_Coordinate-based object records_
* * *

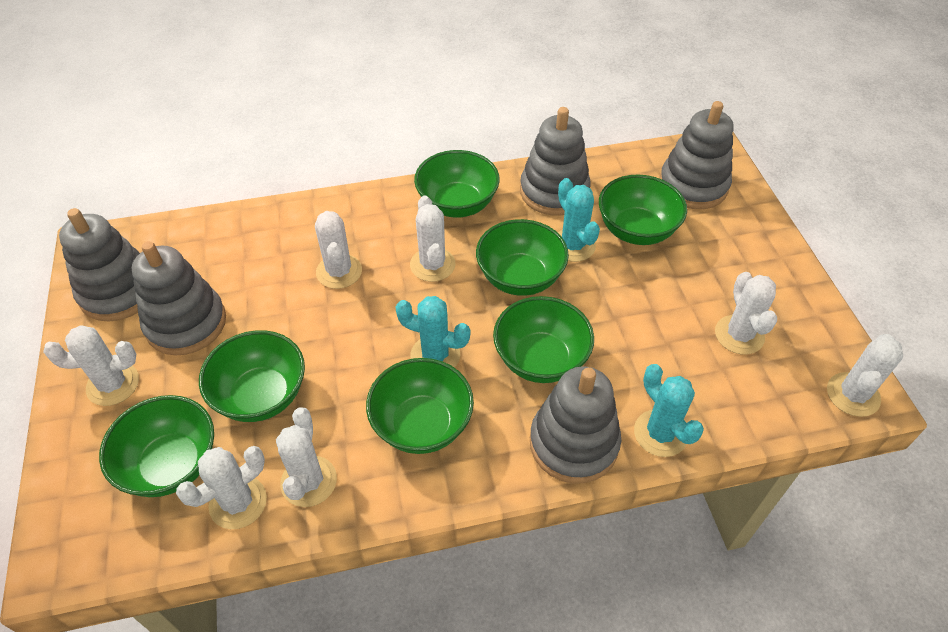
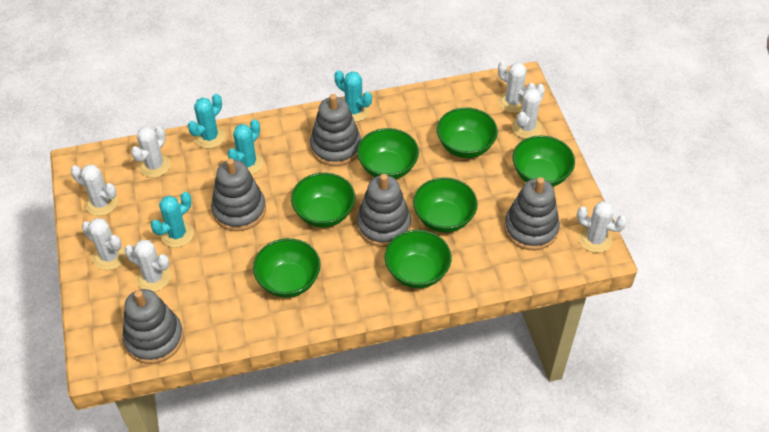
turquoise cactus: 3 -> 4

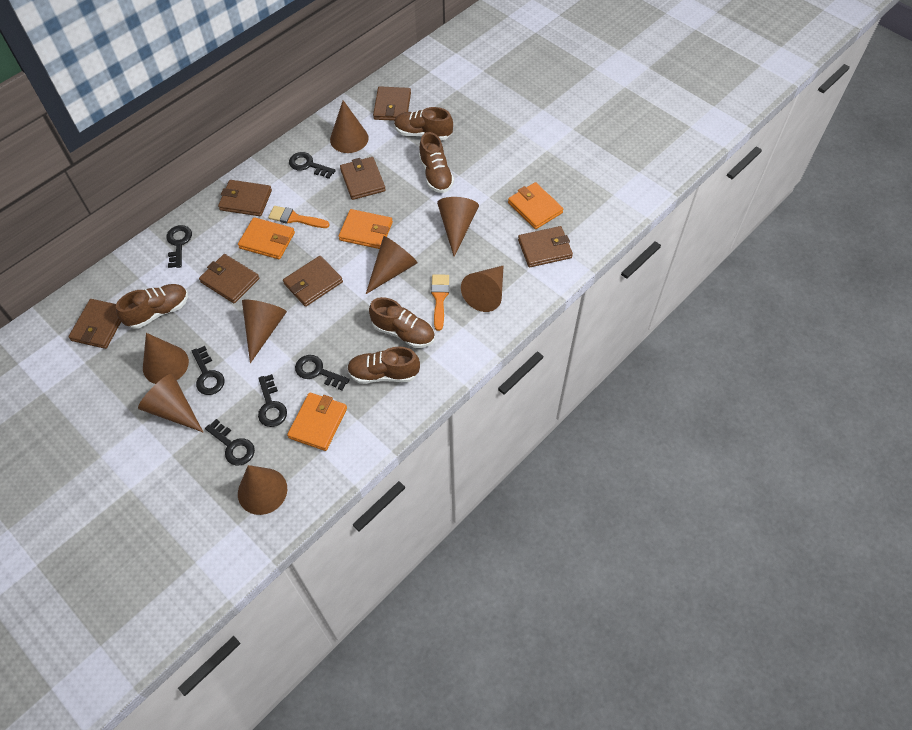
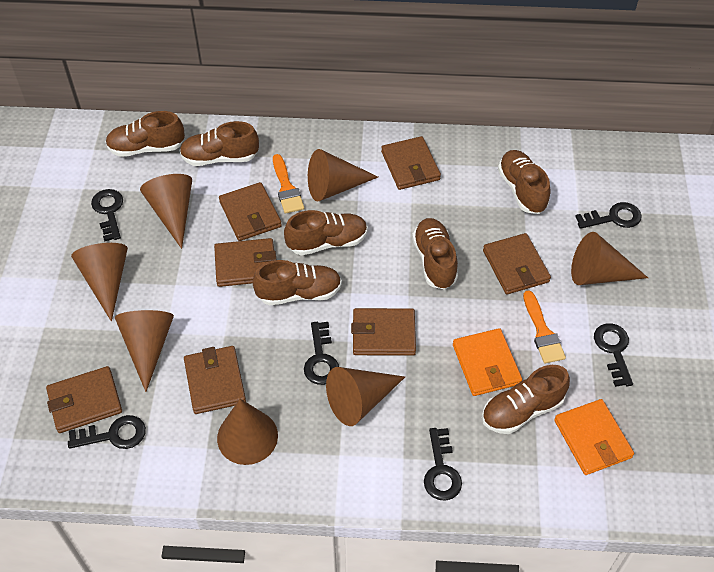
brown cone: 8 -> 7
brown shoe: 5 -> 7
orange wallet: 4 -> 2

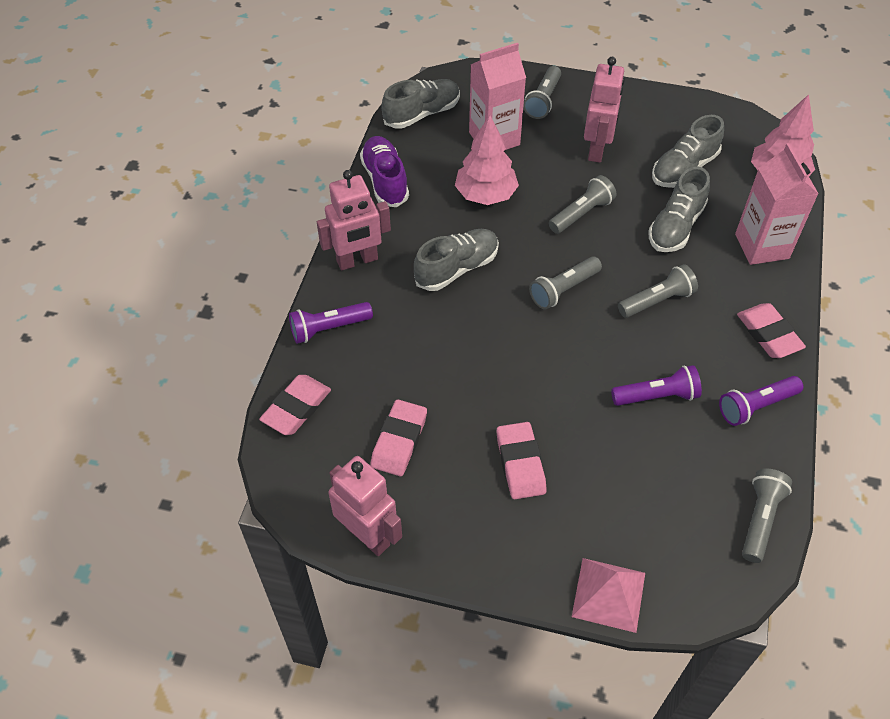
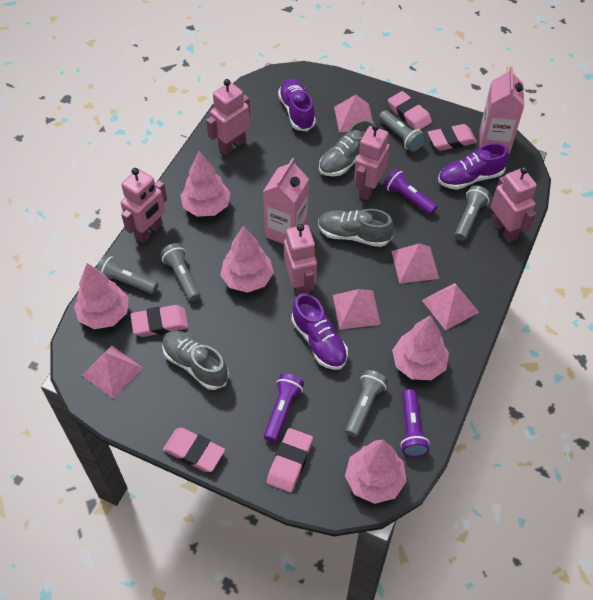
grey shoe: 4 -> 3
pink eraser: 4 -> 5
pink pyramid: 1 -> 5
pink robot: 3 -> 5
pink tree: 2 -> 5
purple shoe: 1 -> 3

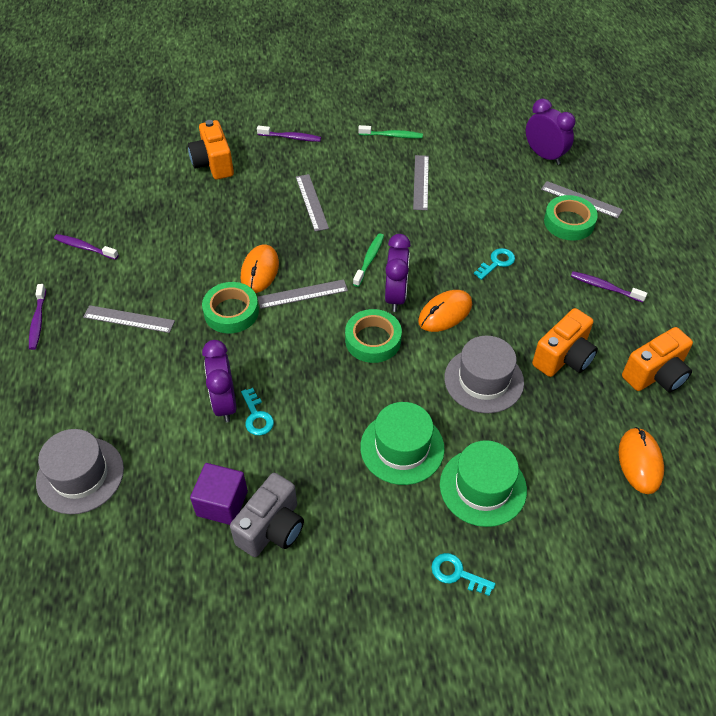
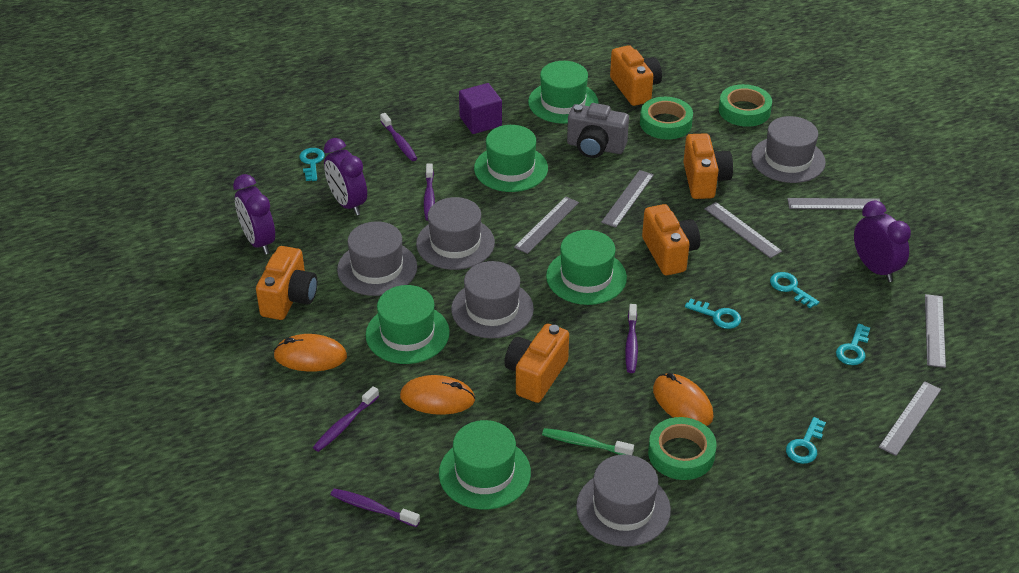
green hat: 2 -> 5
green toothbrush: 2 -> 1
grey hat: 2 -> 5
grey ruler: 5 -> 6
orange camera: 3 -> 5
purple toothbrush: 4 -> 5
turquoise key: 3 -> 5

* * *

_Work to complete_
Set down all the entries exactly as they appear, but skip any pictures.

_Expected answer_
turquoise cactus: 3 -> 4

brown cone: 8 -> 7
brown shoe: 5 -> 7
orange wallet: 4 -> 2

grey shoe: 4 -> 3
pink eraser: 4 -> 5
pink pyramid: 1 -> 5
pink robot: 3 -> 5
pink tree: 2 -> 5
purple shoe: 1 -> 3

green hat: 2 -> 5
green toothbrush: 2 -> 1
grey hat: 2 -> 5
grey ruler: 5 -> 6
orange camera: 3 -> 5
purple toothbrush: 4 -> 5
turquoise key: 3 -> 5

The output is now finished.